◆ DIRECTIONS: What lines of the data hold the string "none"? Pull each one out.

◆ EXERCISE MATERIAL:
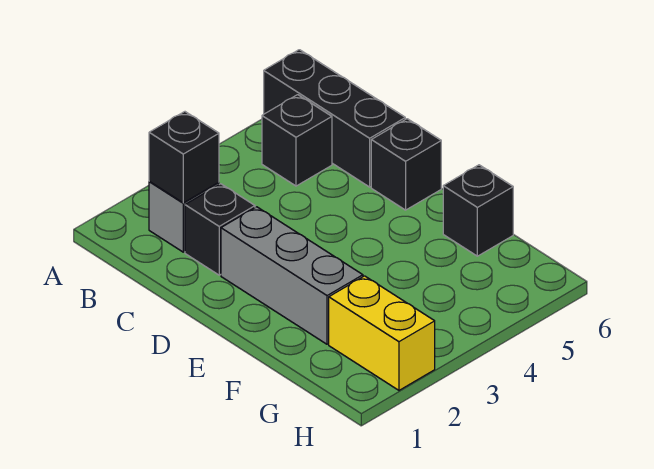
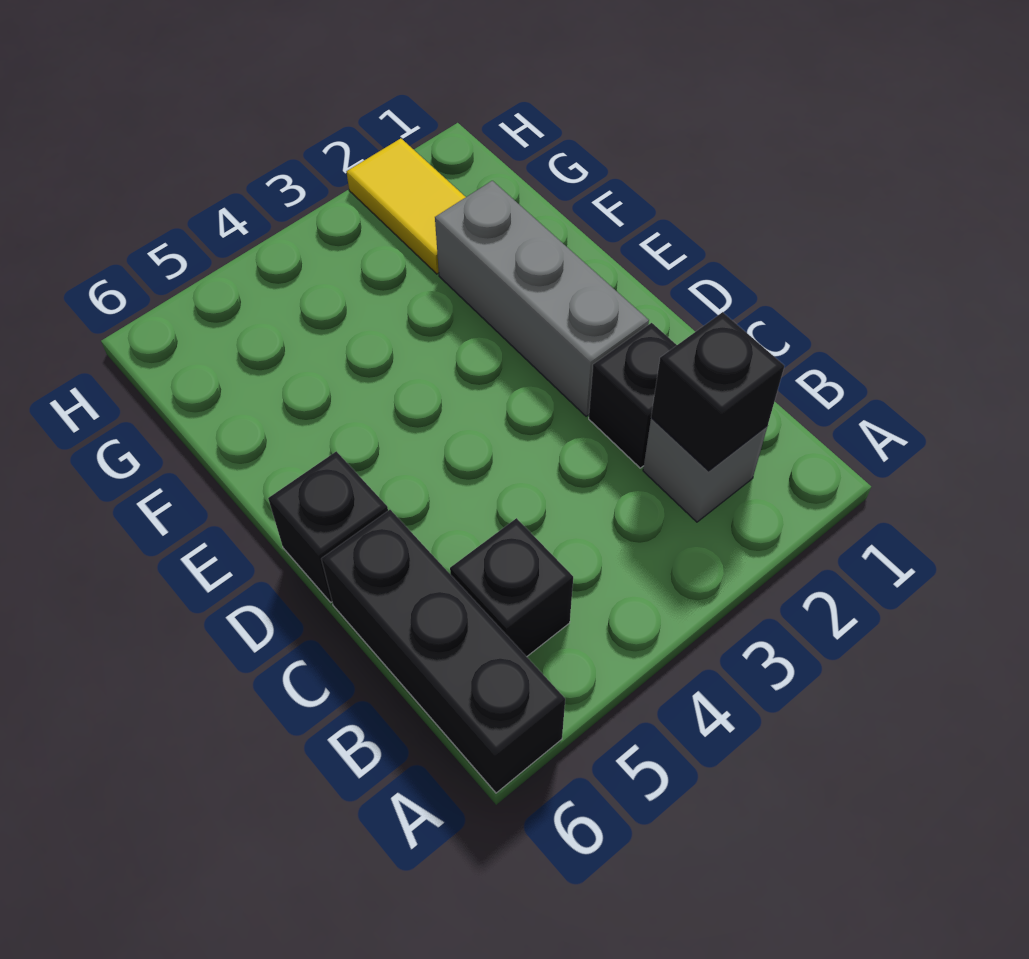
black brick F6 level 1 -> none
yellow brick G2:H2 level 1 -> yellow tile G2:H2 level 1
--
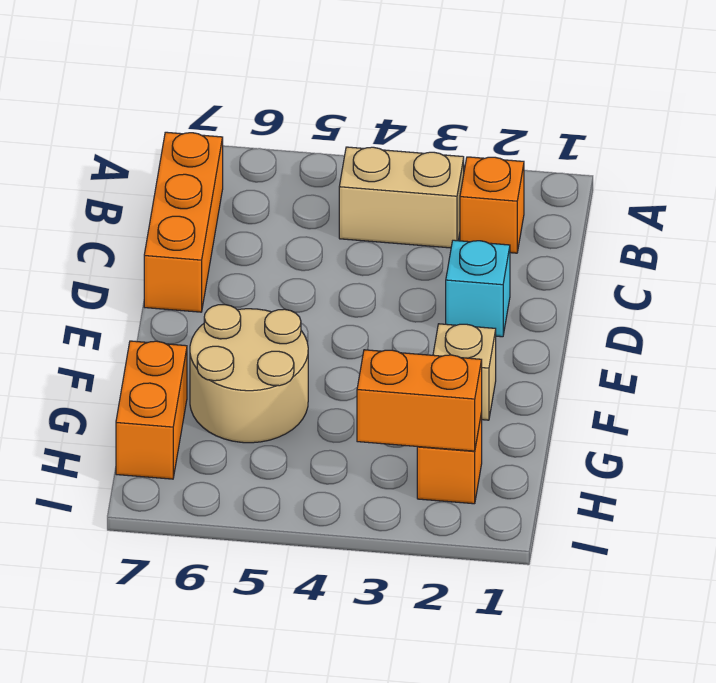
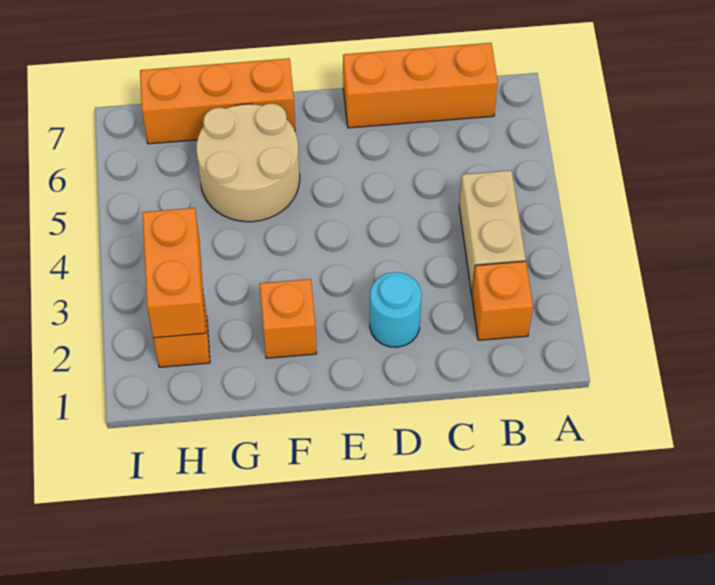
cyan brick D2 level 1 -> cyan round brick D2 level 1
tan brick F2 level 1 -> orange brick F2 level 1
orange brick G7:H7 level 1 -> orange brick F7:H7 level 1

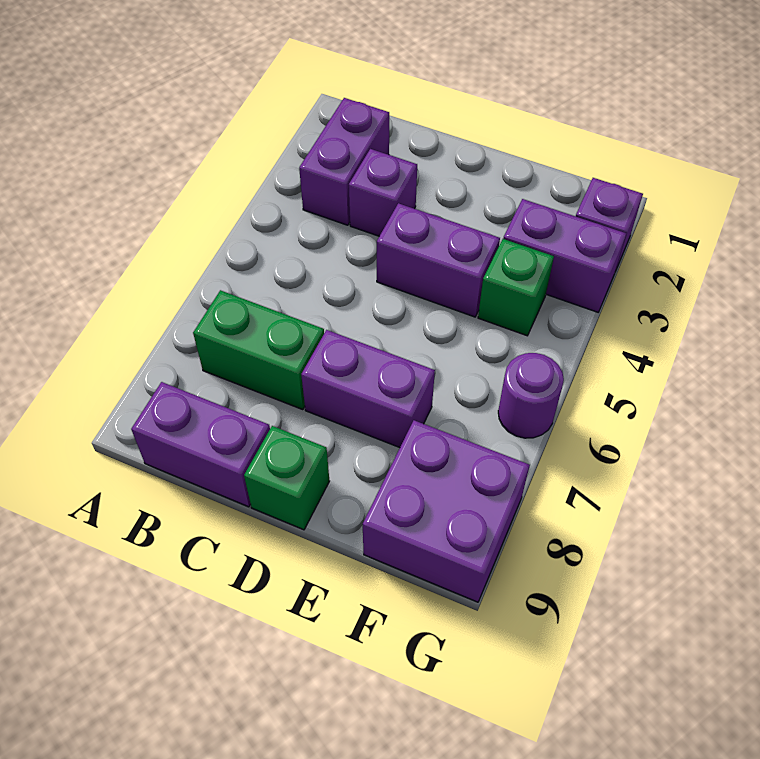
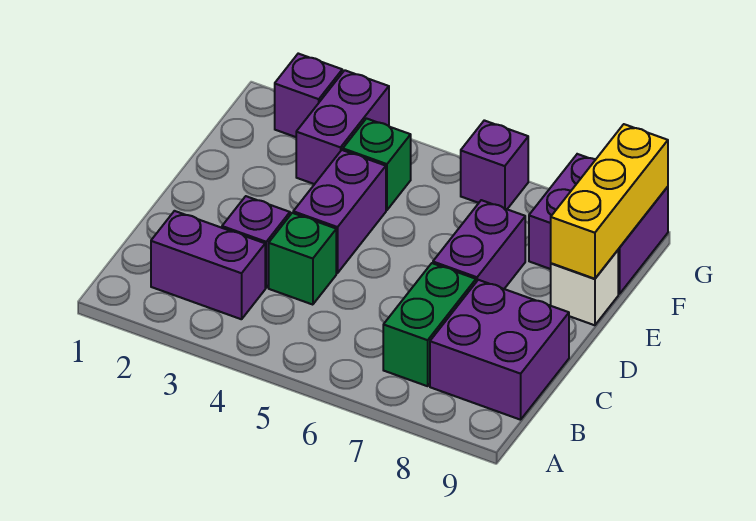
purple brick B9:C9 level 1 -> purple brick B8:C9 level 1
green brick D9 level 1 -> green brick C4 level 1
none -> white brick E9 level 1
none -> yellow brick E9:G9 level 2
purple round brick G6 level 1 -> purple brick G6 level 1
==
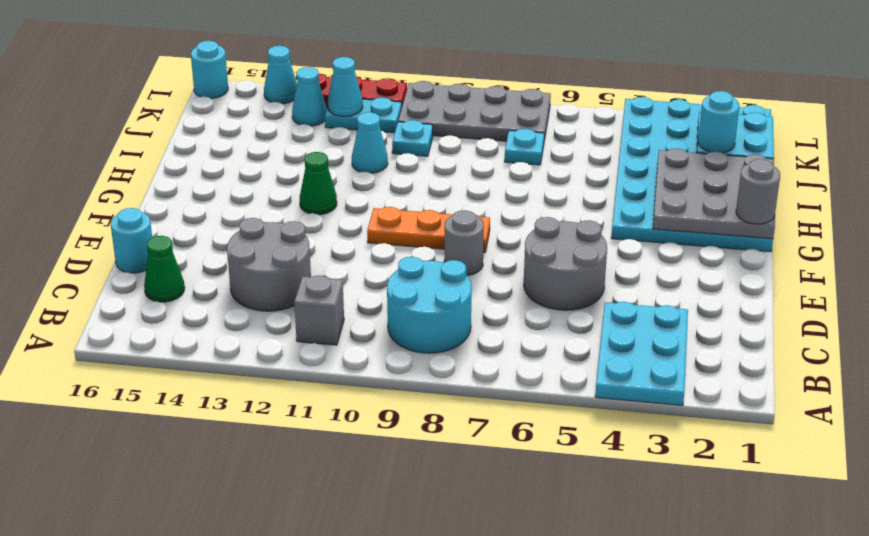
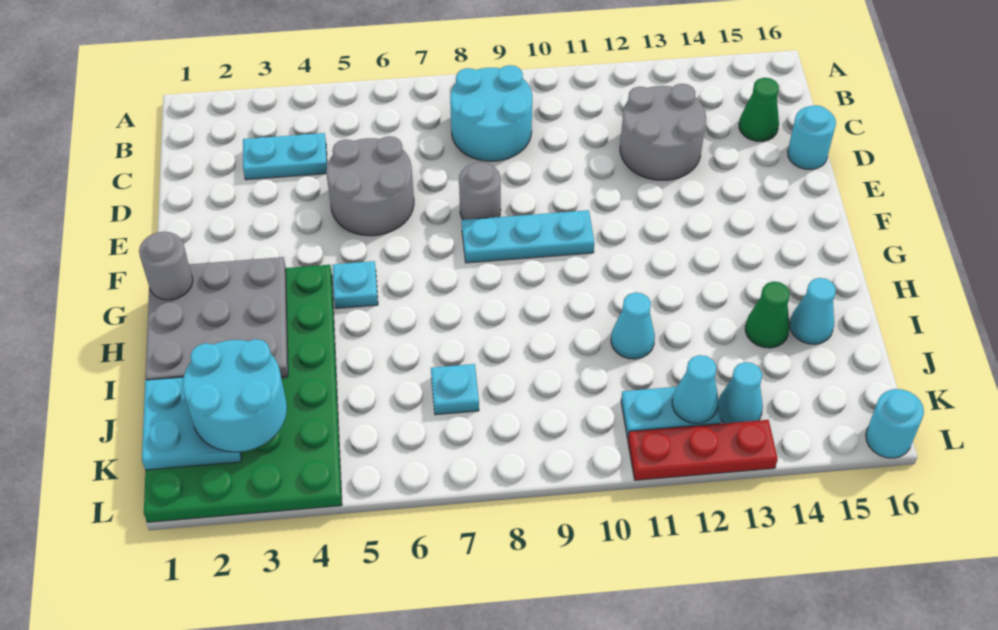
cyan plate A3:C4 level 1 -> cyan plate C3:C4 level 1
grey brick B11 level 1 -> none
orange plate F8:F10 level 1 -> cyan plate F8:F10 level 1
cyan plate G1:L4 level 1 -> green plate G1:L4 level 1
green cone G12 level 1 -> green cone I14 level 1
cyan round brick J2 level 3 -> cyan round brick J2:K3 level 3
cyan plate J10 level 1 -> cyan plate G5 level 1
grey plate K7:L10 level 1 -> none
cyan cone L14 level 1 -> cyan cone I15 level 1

◆ WRITTEN RESPONSE:
black brick F6 level 1 -> none
none -> white brick E9 level 1
none -> yellow brick E9:G9 level 2
grey brick B11 level 1 -> none
grey plate K7:L10 level 1 -> none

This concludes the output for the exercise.